▶ **Data provided**

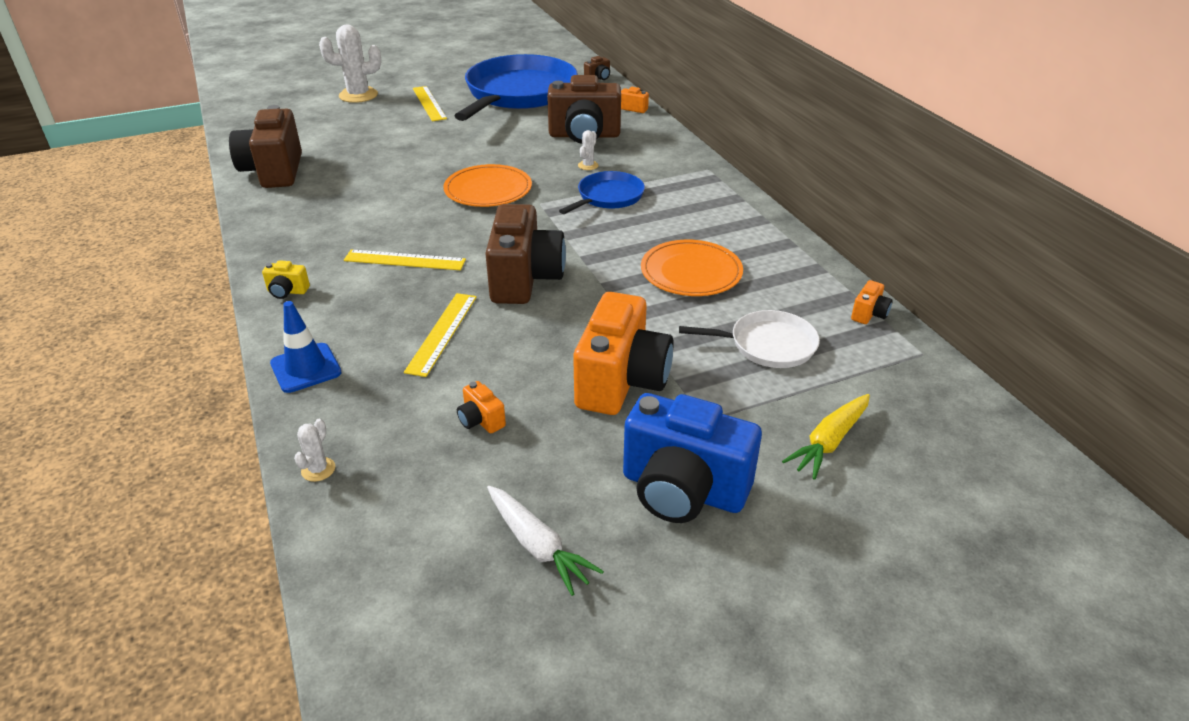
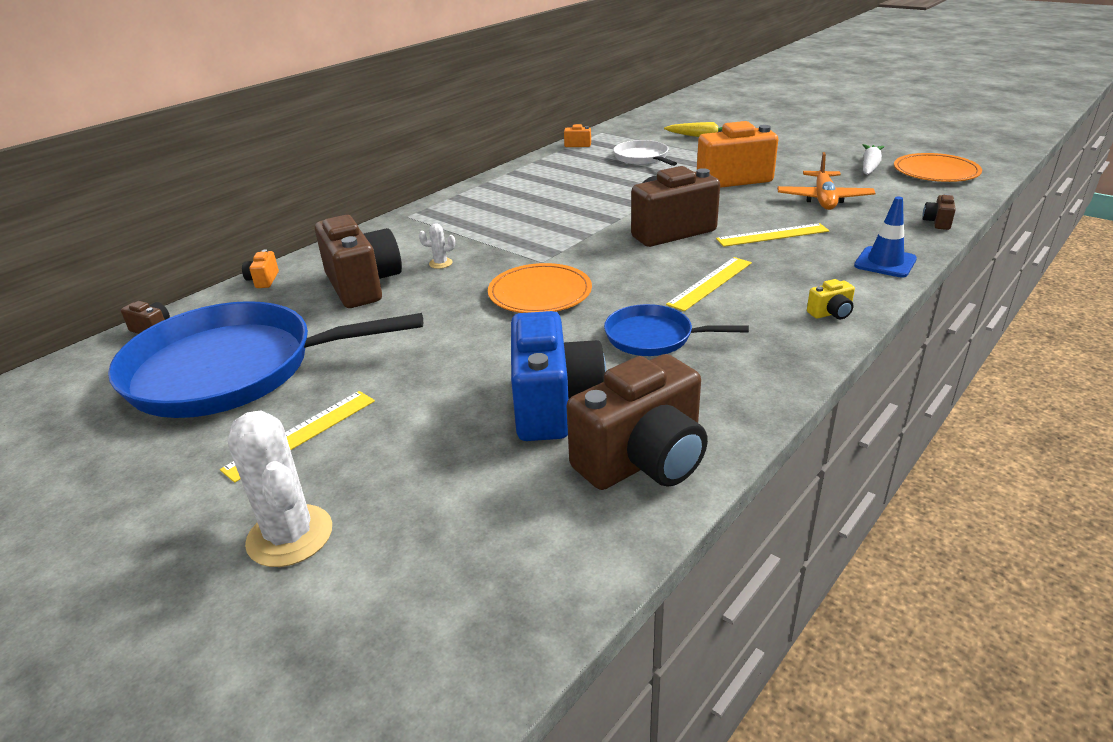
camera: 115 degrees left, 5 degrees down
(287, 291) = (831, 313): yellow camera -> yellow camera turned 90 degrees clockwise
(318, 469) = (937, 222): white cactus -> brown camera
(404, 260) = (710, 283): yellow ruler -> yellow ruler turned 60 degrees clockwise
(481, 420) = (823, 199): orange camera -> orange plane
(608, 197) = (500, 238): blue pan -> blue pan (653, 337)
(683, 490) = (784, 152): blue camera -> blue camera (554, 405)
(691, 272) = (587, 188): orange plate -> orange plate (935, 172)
==
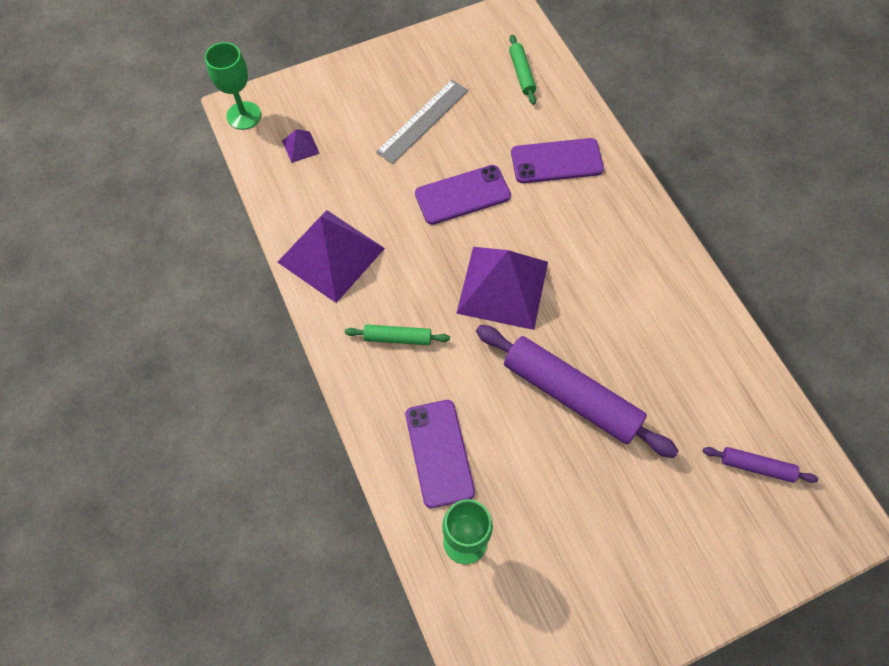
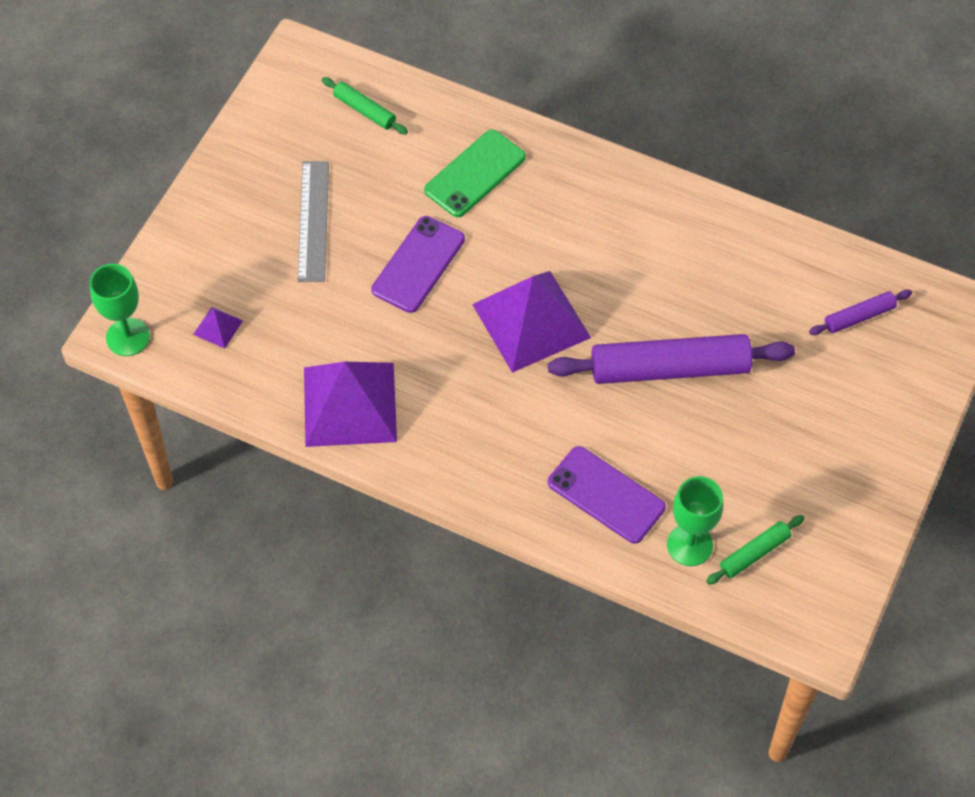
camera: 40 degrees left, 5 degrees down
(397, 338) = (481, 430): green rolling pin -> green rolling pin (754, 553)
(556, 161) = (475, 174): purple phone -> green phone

▶ **Task requirements**
Report back each line in the material above that contains the string "down".

▶ **Finished task**
camera: 115 degrees left, 5 degrees down
camera: 40 degrees left, 5 degrees down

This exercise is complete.